- **The problem**:
The answer is to be an exact copy of the lines below running from the line with "type=recoloured; before=brown pawn;" down to the line with "type=turned; before=black duck;", both ends included, and nothing more.

*** Information given ***

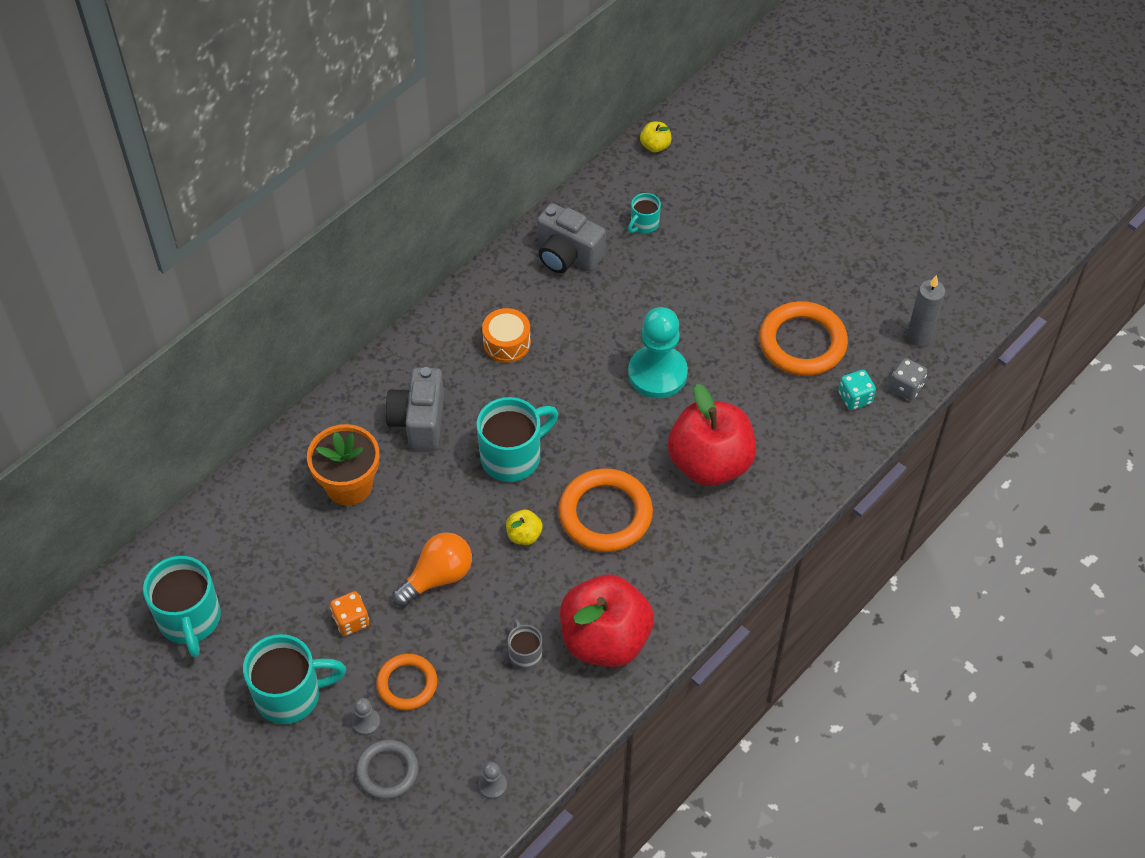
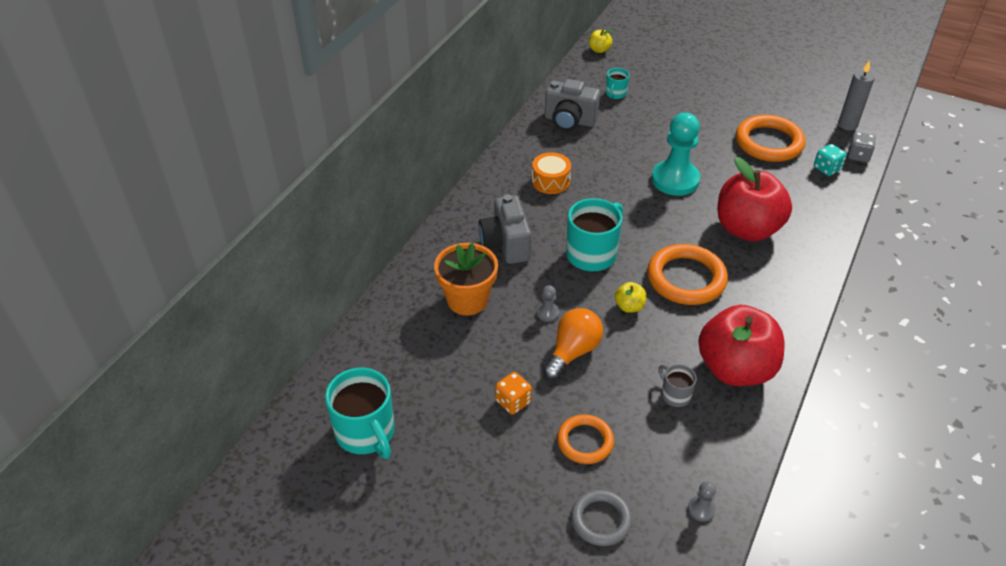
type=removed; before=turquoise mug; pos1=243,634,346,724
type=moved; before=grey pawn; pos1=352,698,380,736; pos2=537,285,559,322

***
*** Information given ***

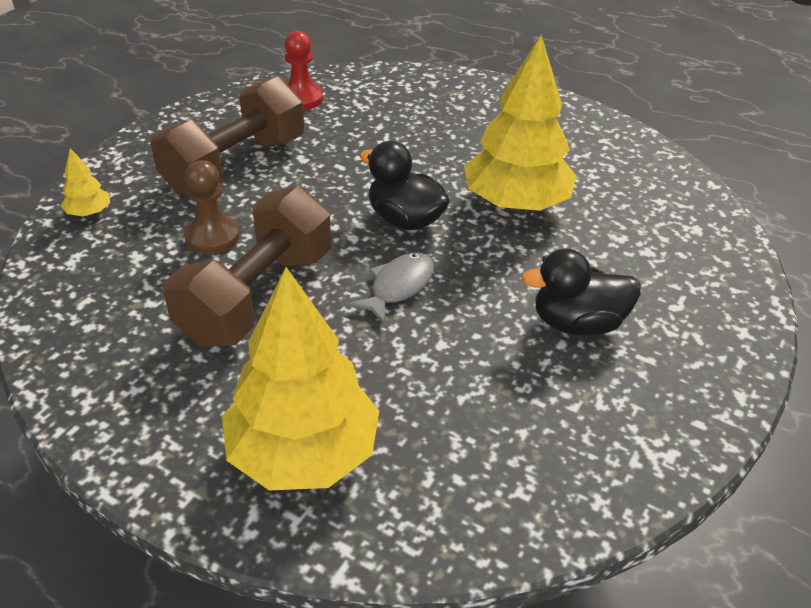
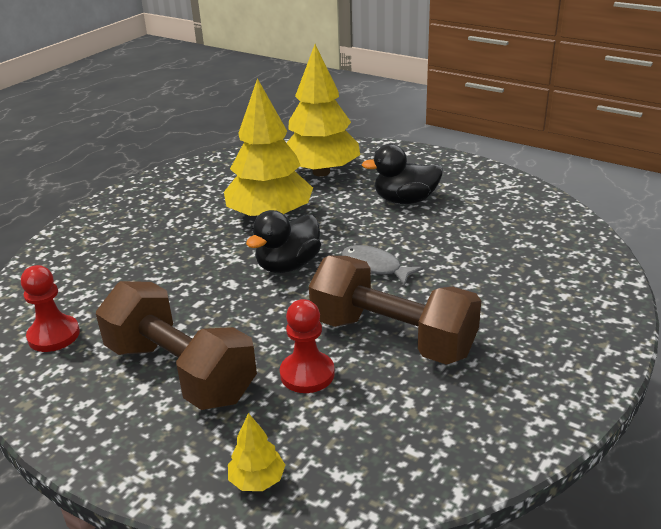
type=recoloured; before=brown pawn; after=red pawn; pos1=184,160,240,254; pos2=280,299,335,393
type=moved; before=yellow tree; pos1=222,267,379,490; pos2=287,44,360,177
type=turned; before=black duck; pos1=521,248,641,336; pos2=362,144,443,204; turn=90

***

- **Exercise response**:
type=recoloured; before=brown pawn; after=red pawn; pos1=184,160,240,254; pos2=280,299,335,393
type=moved; before=yellow tree; pos1=222,267,379,490; pos2=287,44,360,177
type=turned; before=black duck; pos1=521,248,641,336; pos2=362,144,443,204; turn=90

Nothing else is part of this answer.